Each of the records that follow needs an exact reproduction.

----------

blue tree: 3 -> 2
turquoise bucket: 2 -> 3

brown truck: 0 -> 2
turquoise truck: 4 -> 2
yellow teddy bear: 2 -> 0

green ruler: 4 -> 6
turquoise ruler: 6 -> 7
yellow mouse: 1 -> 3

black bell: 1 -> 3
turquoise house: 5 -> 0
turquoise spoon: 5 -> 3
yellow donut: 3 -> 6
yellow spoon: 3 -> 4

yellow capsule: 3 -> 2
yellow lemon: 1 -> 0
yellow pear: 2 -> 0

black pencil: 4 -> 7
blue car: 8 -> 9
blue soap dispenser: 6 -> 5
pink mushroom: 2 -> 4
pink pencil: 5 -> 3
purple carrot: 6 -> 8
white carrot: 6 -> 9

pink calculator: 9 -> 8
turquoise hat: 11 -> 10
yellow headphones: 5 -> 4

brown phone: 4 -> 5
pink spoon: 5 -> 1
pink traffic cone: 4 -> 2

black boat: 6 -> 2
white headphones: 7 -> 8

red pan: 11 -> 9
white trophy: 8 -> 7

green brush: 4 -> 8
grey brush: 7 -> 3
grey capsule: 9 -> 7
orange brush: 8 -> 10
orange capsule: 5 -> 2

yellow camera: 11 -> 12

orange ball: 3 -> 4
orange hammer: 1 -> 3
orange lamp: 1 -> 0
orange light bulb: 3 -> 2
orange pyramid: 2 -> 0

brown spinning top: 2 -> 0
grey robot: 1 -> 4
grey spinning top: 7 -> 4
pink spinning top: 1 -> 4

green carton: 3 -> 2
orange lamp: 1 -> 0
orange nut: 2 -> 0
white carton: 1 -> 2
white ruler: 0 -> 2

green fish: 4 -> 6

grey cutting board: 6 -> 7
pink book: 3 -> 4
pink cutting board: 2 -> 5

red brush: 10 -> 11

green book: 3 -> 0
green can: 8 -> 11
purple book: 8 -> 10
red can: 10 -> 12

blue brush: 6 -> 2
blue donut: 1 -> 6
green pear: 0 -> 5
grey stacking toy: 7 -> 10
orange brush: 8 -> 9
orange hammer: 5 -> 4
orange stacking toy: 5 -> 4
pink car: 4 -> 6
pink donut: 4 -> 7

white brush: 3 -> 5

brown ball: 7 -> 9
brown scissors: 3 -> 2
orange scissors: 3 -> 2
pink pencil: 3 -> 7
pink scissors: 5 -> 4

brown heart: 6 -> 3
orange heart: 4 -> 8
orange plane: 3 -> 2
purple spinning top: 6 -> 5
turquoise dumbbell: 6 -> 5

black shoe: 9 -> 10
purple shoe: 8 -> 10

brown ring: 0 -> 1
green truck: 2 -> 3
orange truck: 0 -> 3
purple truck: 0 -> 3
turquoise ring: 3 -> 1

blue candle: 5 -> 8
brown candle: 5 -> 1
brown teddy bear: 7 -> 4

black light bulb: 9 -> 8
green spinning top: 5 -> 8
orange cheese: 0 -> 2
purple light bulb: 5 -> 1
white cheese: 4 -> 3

----------

* SOLUTION FOR THIS EXERCISE:
blue tree: 3 -> 2
turquoise bucket: 2 -> 3

brown truck: 0 -> 2
turquoise truck: 4 -> 2
yellow teddy bear: 2 -> 0

green ruler: 4 -> 6
turquoise ruler: 6 -> 7
yellow mouse: 1 -> 3

black bell: 1 -> 3
turquoise house: 5 -> 0
turquoise spoon: 5 -> 3
yellow donut: 3 -> 6
yellow spoon: 3 -> 4

yellow capsule: 3 -> 2
yellow lemon: 1 -> 0
yellow pear: 2 -> 0

black pencil: 4 -> 7
blue car: 8 -> 9
blue soap dispenser: 6 -> 5
pink mushroom: 2 -> 4
pink pencil: 5 -> 3
purple carrot: 6 -> 8
white carrot: 6 -> 9

pink calculator: 9 -> 8
turquoise hat: 11 -> 10
yellow headphones: 5 -> 4

brown phone: 4 -> 5
pink spoon: 5 -> 1
pink traffic cone: 4 -> 2

black boat: 6 -> 2
white headphones: 7 -> 8

red pan: 11 -> 9
white trophy: 8 -> 7

green brush: 4 -> 8
grey brush: 7 -> 3
grey capsule: 9 -> 7
orange brush: 8 -> 10
orange capsule: 5 -> 2

yellow camera: 11 -> 12

orange ball: 3 -> 4
orange hammer: 1 -> 3
orange lamp: 1 -> 0
orange light bulb: 3 -> 2
orange pyramid: 2 -> 0

brown spinning top: 2 -> 0
grey robot: 1 -> 4
grey spinning top: 7 -> 4
pink spinning top: 1 -> 4

green carton: 3 -> 2
orange lamp: 1 -> 0
orange nut: 2 -> 0
white carton: 1 -> 2
white ruler: 0 -> 2

green fish: 4 -> 6

grey cutting board: 6 -> 7
pink book: 3 -> 4
pink cutting board: 2 -> 5

red brush: 10 -> 11

green book: 3 -> 0
green can: 8 -> 11
purple book: 8 -> 10
red can: 10 -> 12

blue brush: 6 -> 2
blue donut: 1 -> 6
green pear: 0 -> 5
grey stacking toy: 7 -> 10
orange brush: 8 -> 9
orange hammer: 5 -> 4
orange stacking toy: 5 -> 4
pink car: 4 -> 6
pink donut: 4 -> 7

white brush: 3 -> 5

brown ball: 7 -> 9
brown scissors: 3 -> 2
orange scissors: 3 -> 2
pink pencil: 3 -> 7
pink scissors: 5 -> 4

brown heart: 6 -> 3
orange heart: 4 -> 8
orange plane: 3 -> 2
purple spinning top: 6 -> 5
turquoise dumbbell: 6 -> 5

black shoe: 9 -> 10
purple shoe: 8 -> 10

brown ring: 0 -> 1
green truck: 2 -> 3
orange truck: 0 -> 3
purple truck: 0 -> 3
turquoise ring: 3 -> 1

blue candle: 5 -> 8
brown candle: 5 -> 1
brown teddy bear: 7 -> 4

black light bulb: 9 -> 8
green spinning top: 5 -> 8
orange cheese: 0 -> 2
purple light bulb: 5 -> 1
white cheese: 4 -> 3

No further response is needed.